**Assigned task:**
What is needed is an exact transcription of the line with "Salara: [1391,585,1422,615] ->" and all the lines that follow it in the entries below; add nothing else.

-------- Source material

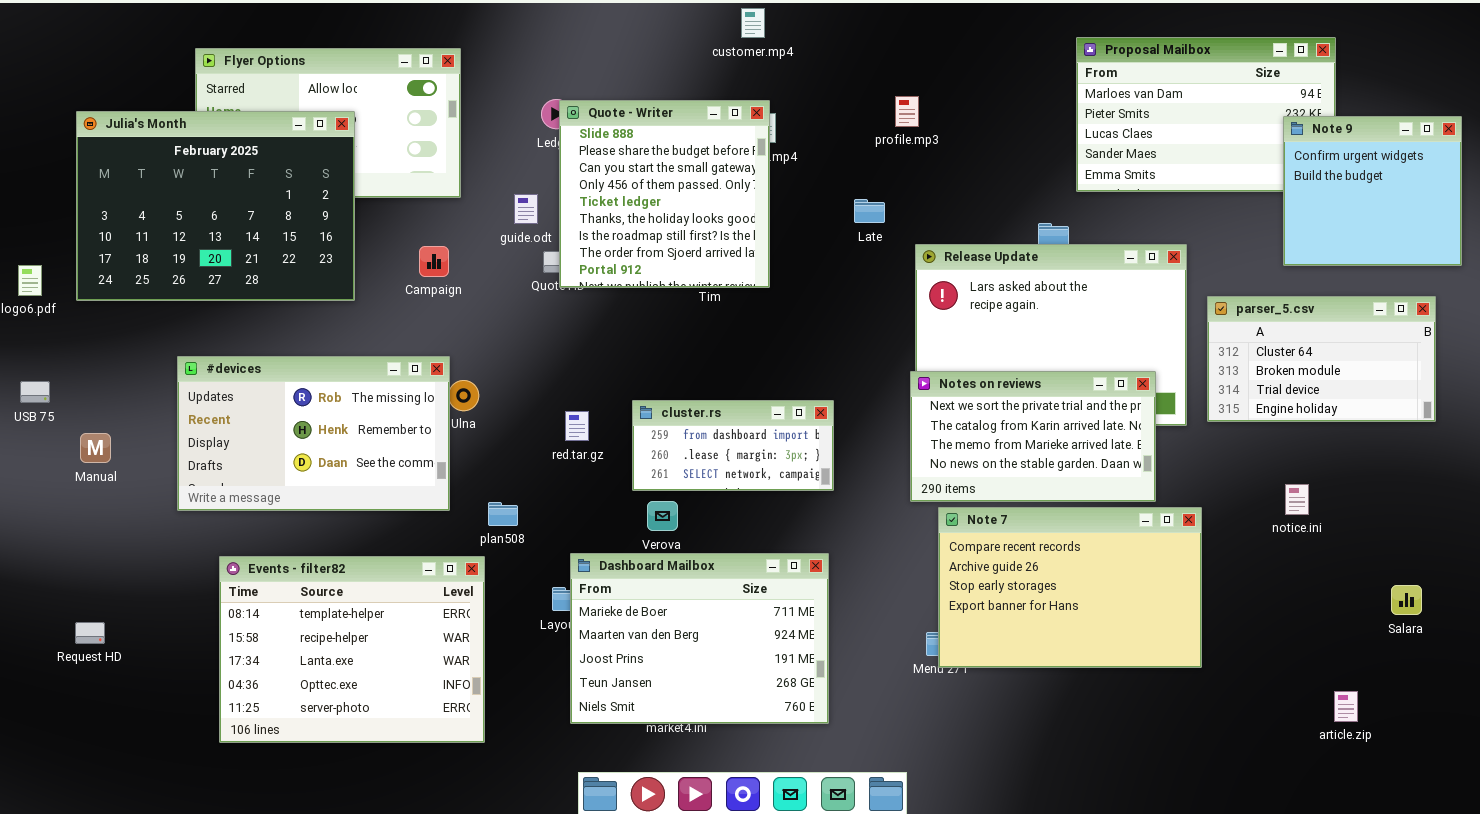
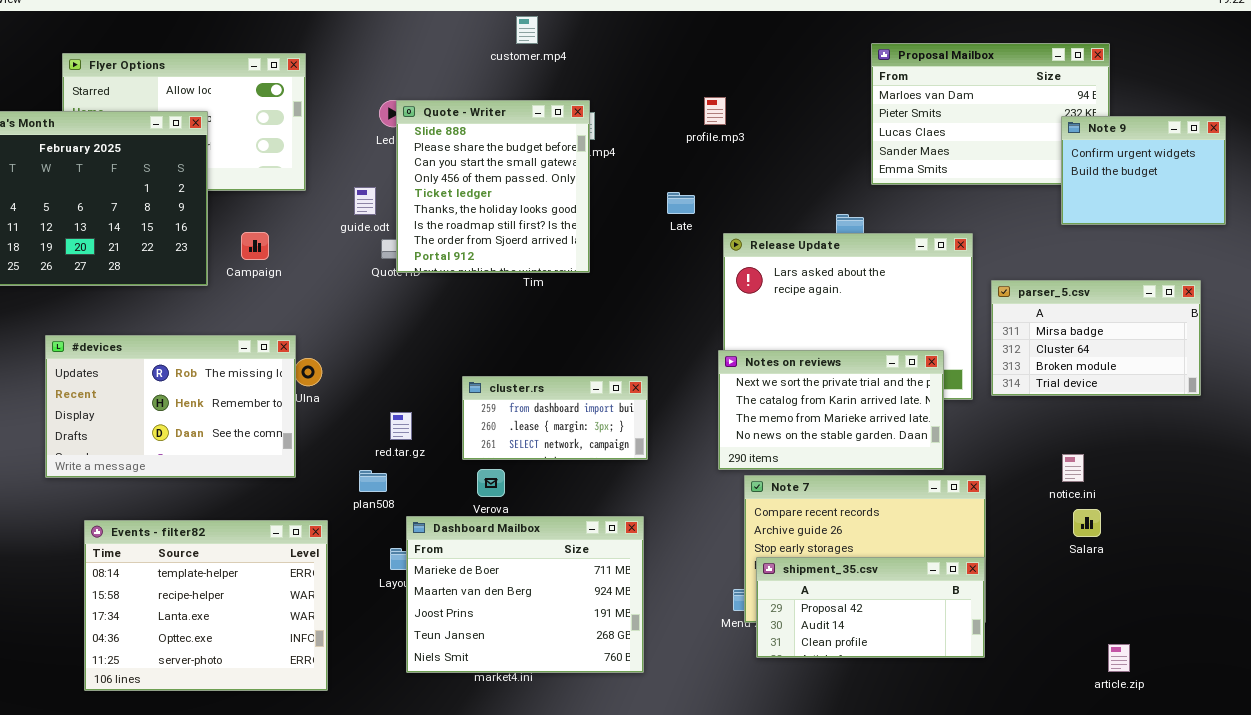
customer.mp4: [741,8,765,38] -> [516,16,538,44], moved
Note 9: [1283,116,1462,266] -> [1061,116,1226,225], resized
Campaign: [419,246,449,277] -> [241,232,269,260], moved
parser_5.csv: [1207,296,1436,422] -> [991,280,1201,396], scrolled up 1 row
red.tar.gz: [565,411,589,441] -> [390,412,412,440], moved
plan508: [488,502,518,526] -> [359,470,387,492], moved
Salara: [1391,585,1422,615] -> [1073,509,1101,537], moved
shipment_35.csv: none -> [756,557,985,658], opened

----------------

**Written response:**
Salara: [1391,585,1422,615] -> [1073,509,1101,537], moved
shipment_35.csv: none -> [756,557,985,658], opened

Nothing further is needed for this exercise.